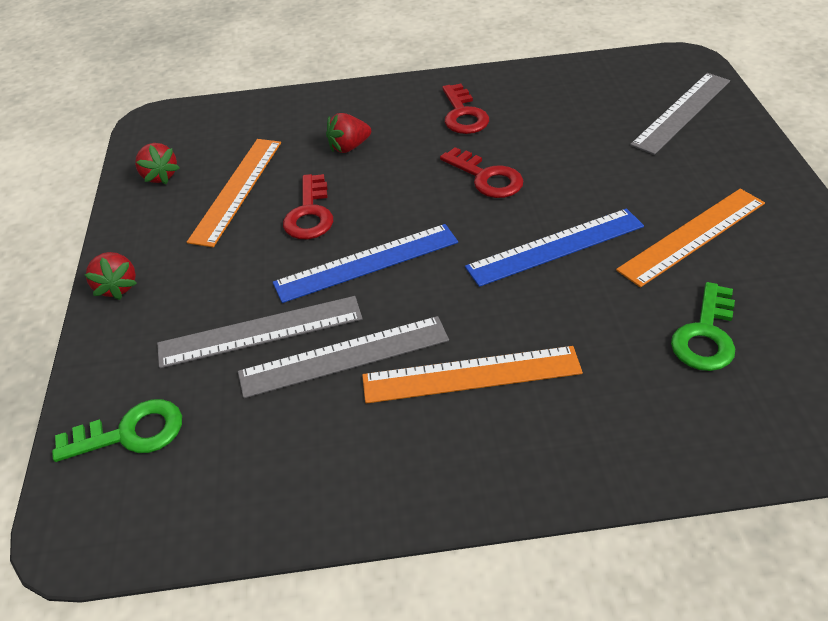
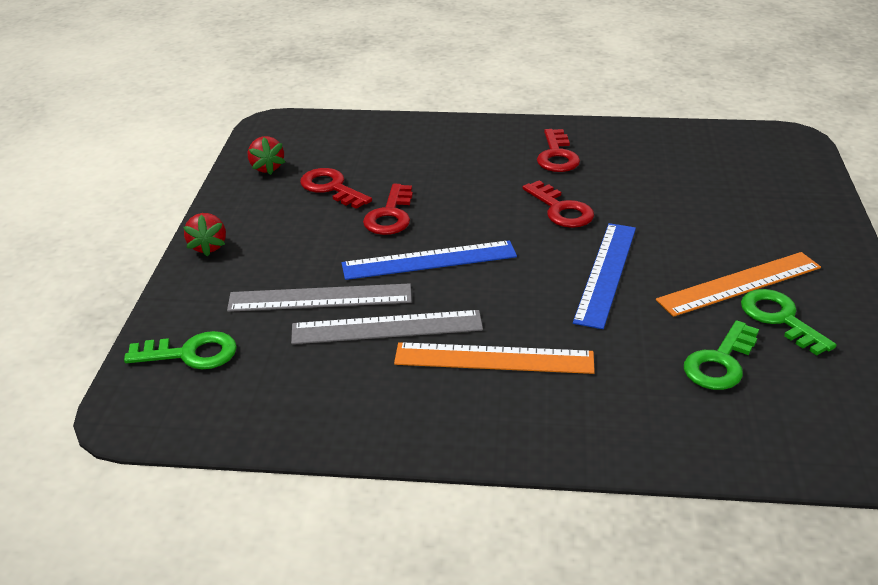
camera: 10 degrees right, 10 degrees down
(237, 190) = (331, 188): orange ruler -> red key
(349, 147) = (442, 168): red strawberry -> none
(555, 246) = (605, 273): blue ruler -> blue ruler turned 60 degrees counterclockwise
(681, 112) = (770, 181): grey ruler -> none
(746, 270) = (780, 318): none -> green key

AIM OF THE EXERCISE
Each record must appear again exactly as written above, without its pictures.

WRITTEN REPLY
camera: 10 degrees right, 10 degrees down
(237, 190) = (331, 188): orange ruler -> red key
(349, 147) = (442, 168): red strawberry -> none
(555, 246) = (605, 273): blue ruler -> blue ruler turned 60 degrees counterclockwise
(681, 112) = (770, 181): grey ruler -> none
(746, 270) = (780, 318): none -> green key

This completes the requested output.